**** INPUT DATA

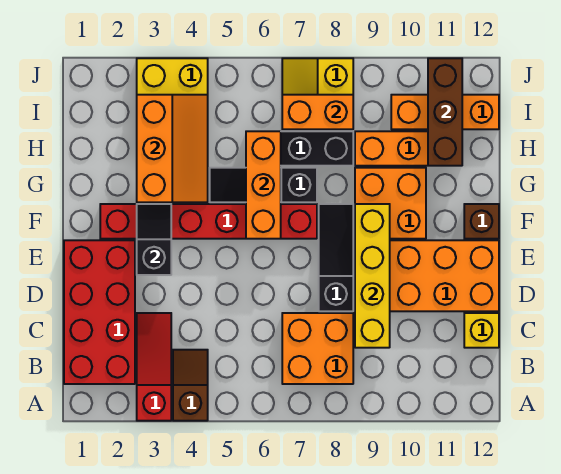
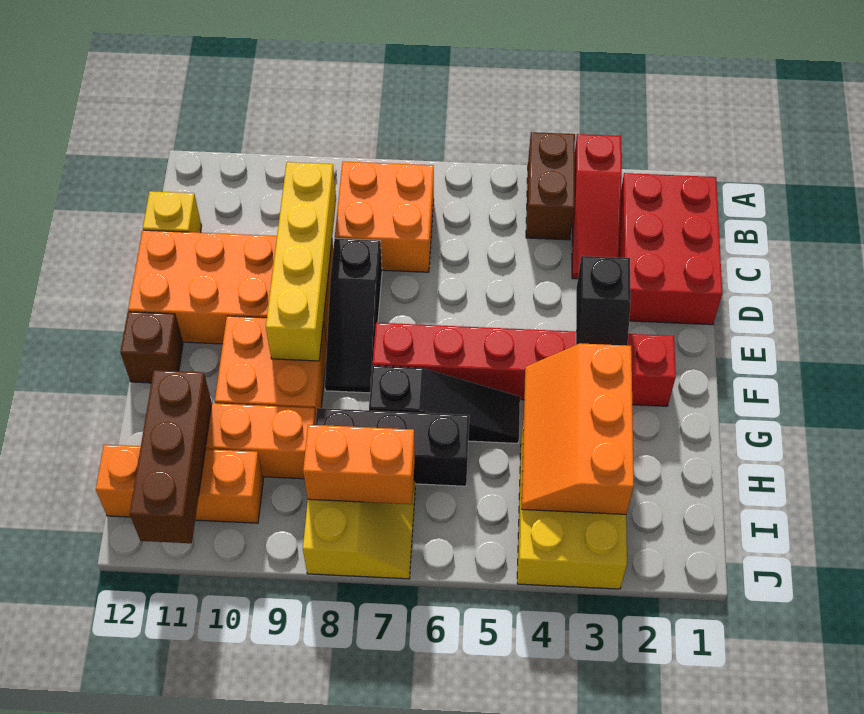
brown slope A4:B4 level 1 top A -> brown brick A4:B4 level 1
red brick B1:E2 level 1 -> red brick B1:D2 level 1
orange brick F6:H6 level 2 -> none

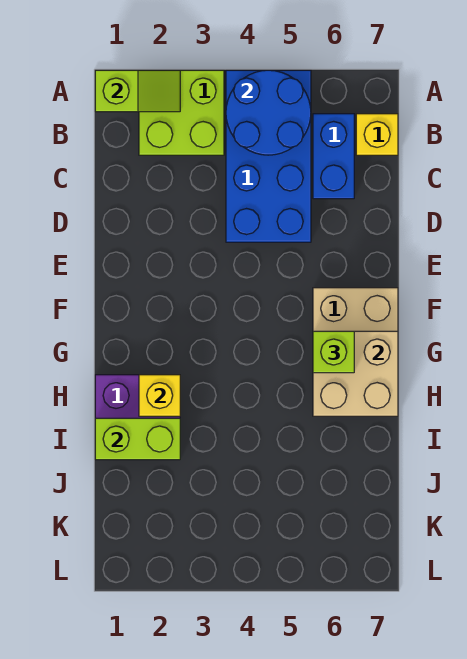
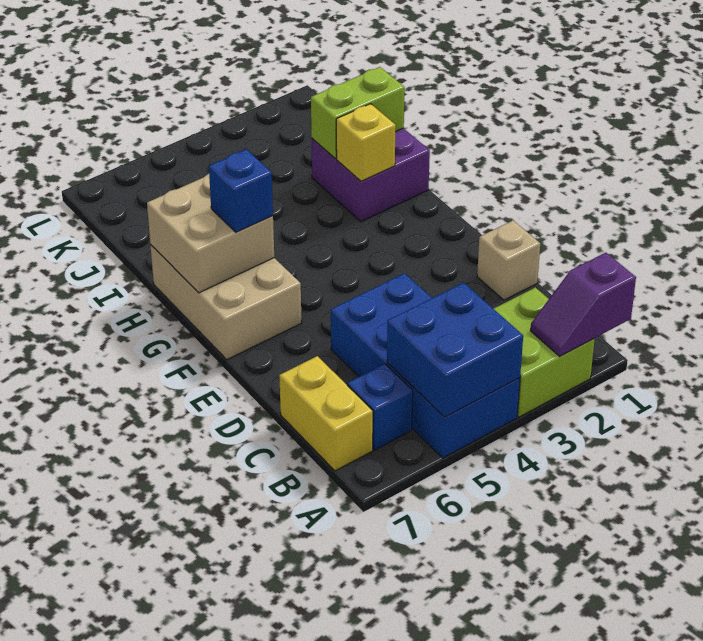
lime slope A1:A2 level 2 top 1 -> purple slope A1:A2 level 2 top 1
blue round brick A4:B5 level 2 -> blue brick A4:B5 level 2
blue brick B6:C6 level 1 -> blue brick B6 level 1
yellow brick B7 level 1 -> yellow brick B7:C7 level 1
none -> tan brick D1 level 1
lime brick G6 level 3 -> blue brick G6 level 3

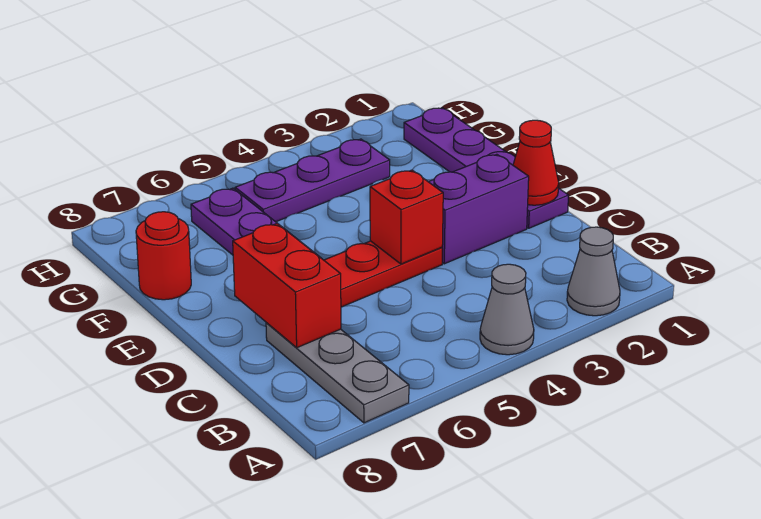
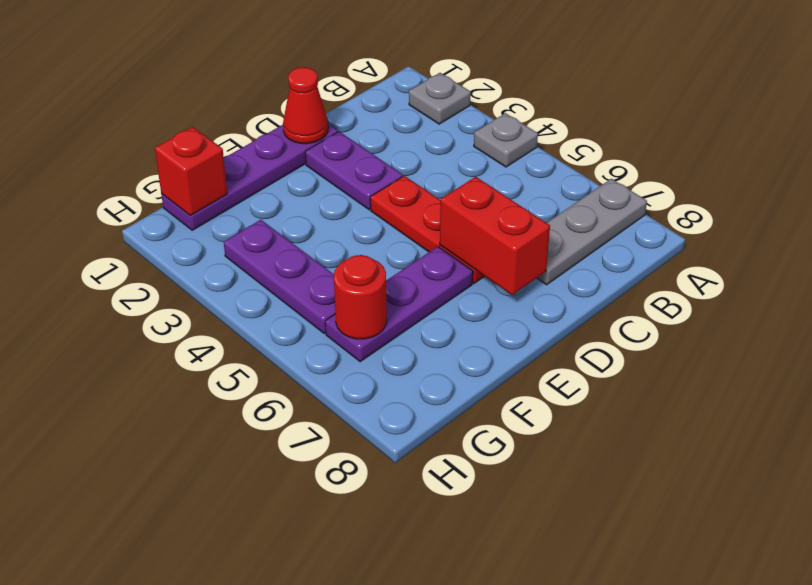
grey cone A2 level 1 -> grey plate A2 level 1
grey cone A4 level 1 -> grey plate A4 level 1
red brick C7:D7 level 2 -> red brick D6:D7 level 2
purple brick D2:D3 level 1 -> purple plate D2:D3 level 1
red brick D4 level 2 -> red brick G1 level 2
red round brick F8 level 1 -> red round brick G6 level 2

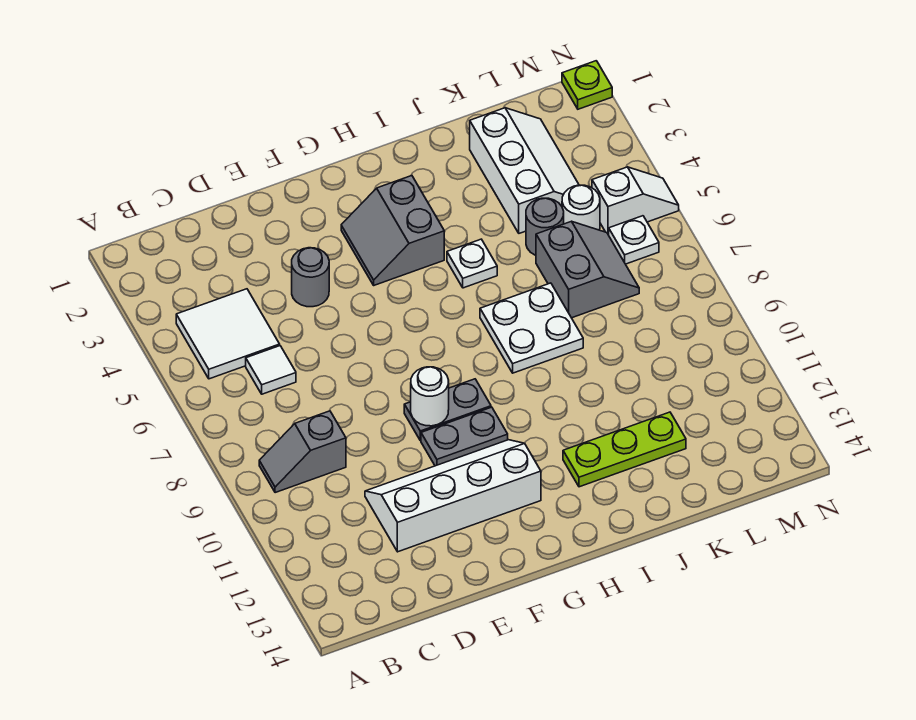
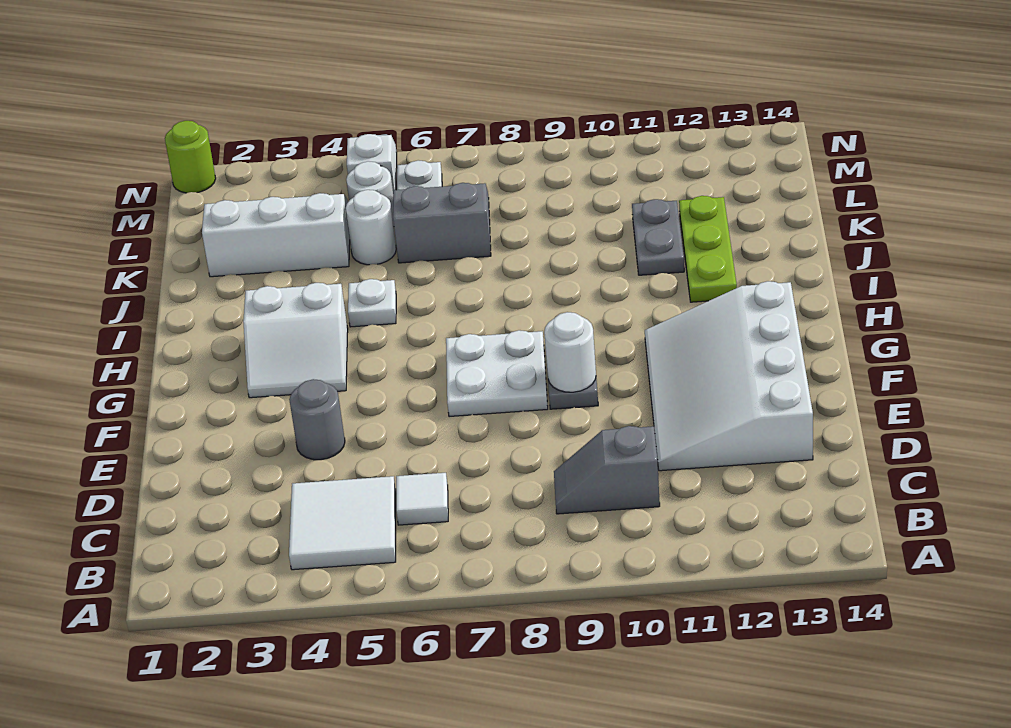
grey slope B9:C9 level 1 top C -> grey slope C9:C10 level 1 top 10
white slope D11:G12 level 1 top 12 -> white slope D11:G13 level 1 top 13
grey plate F10:G10 level 1 -> grey plate J11:K11 level 1
grey slope G3:H4 level 1 top H -> white slope G3:H4 level 1 top H
white plate I7:J8 level 1 -> white plate F7:G8 level 1
grey round brick K5 level 1 -> white round brick K5 level 1
lime plate N1 level 1 -> lime round brick N1 level 1

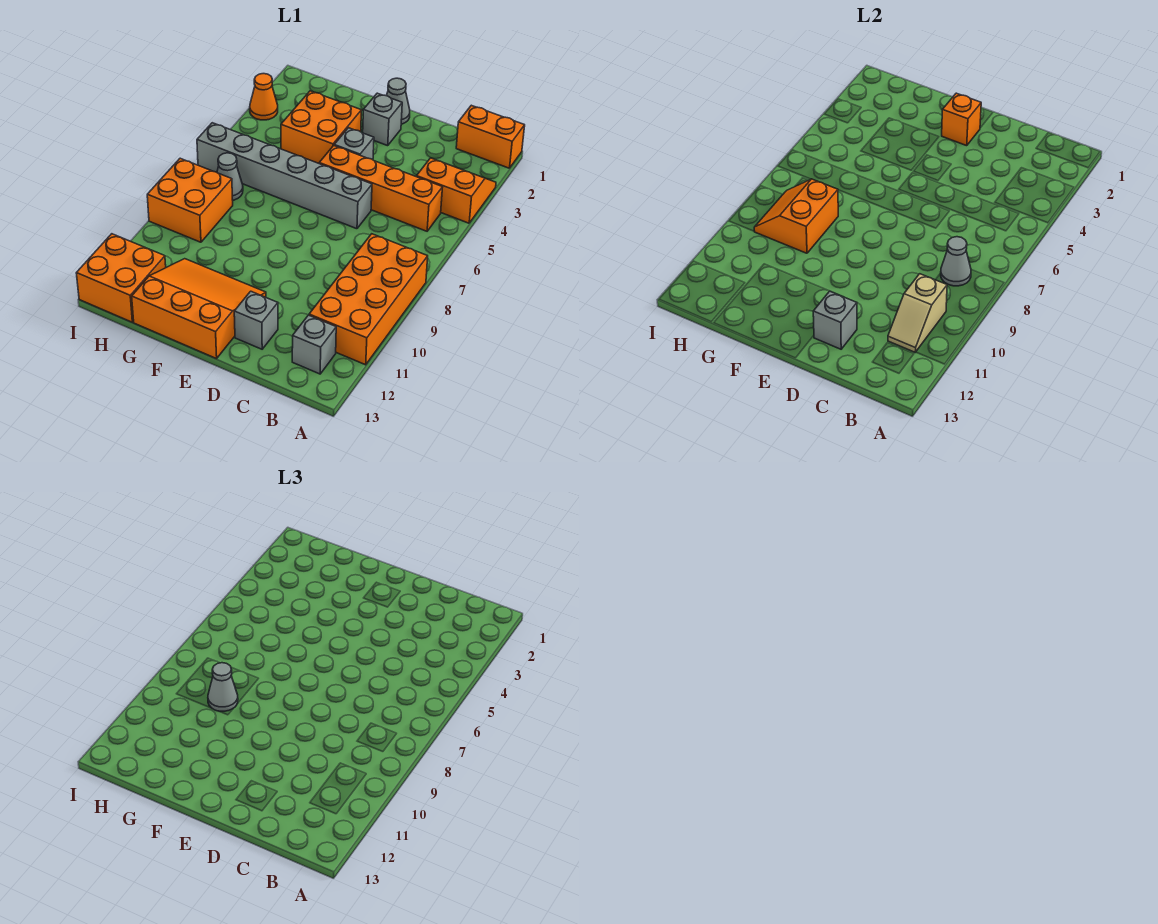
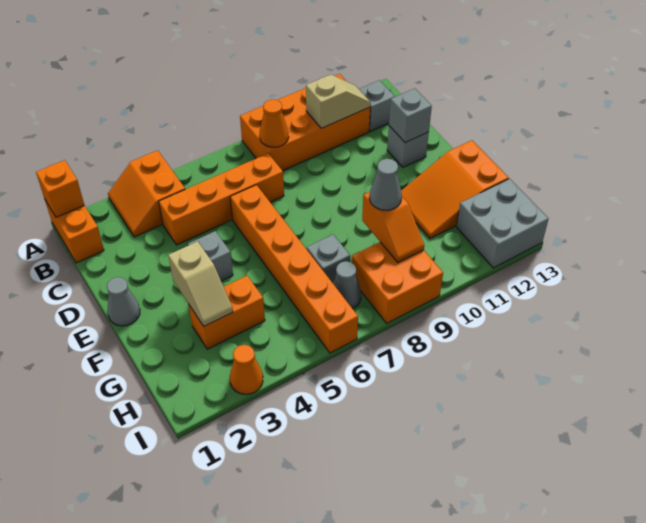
orange brick B5:E5 level 1 -> orange brick C4:C7 level 1
grey cone B8 level 2 -> orange cone B8 level 2
grey brick D6:I6 level 1 -> orange brick D6:I6 level 1
grey brick E2 level 1 -> grey brick G7 level 1
orange brick E2 level 2 -> orange brick A1 level 2
orange slope E11:G13 level 1 top 13 -> orange slope F11:G13 level 1 top 13
orange brick F3:G4 level 1 -> orange brick G3:G4 level 1
none -> tan slope F3:G3 level 2 top F
orange slope G8:H9 level 2 top G -> orange slope G9:H9 level 2 top G
orange brick H12:I13 level 1 -> grey brick H12:I13 level 1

********

* _ACTIVITY_
Gather from the records above every line containing the string "plate".

* _ANSWER SECTION_
grey cone A2 level 1 -> grey plate A2 level 1
grey cone A4 level 1 -> grey plate A4 level 1
purple brick D2:D3 level 1 -> purple plate D2:D3 level 1
grey plate F10:G10 level 1 -> grey plate J11:K11 level 1
white plate I7:J8 level 1 -> white plate F7:G8 level 1
lime plate N1 level 1 -> lime round brick N1 level 1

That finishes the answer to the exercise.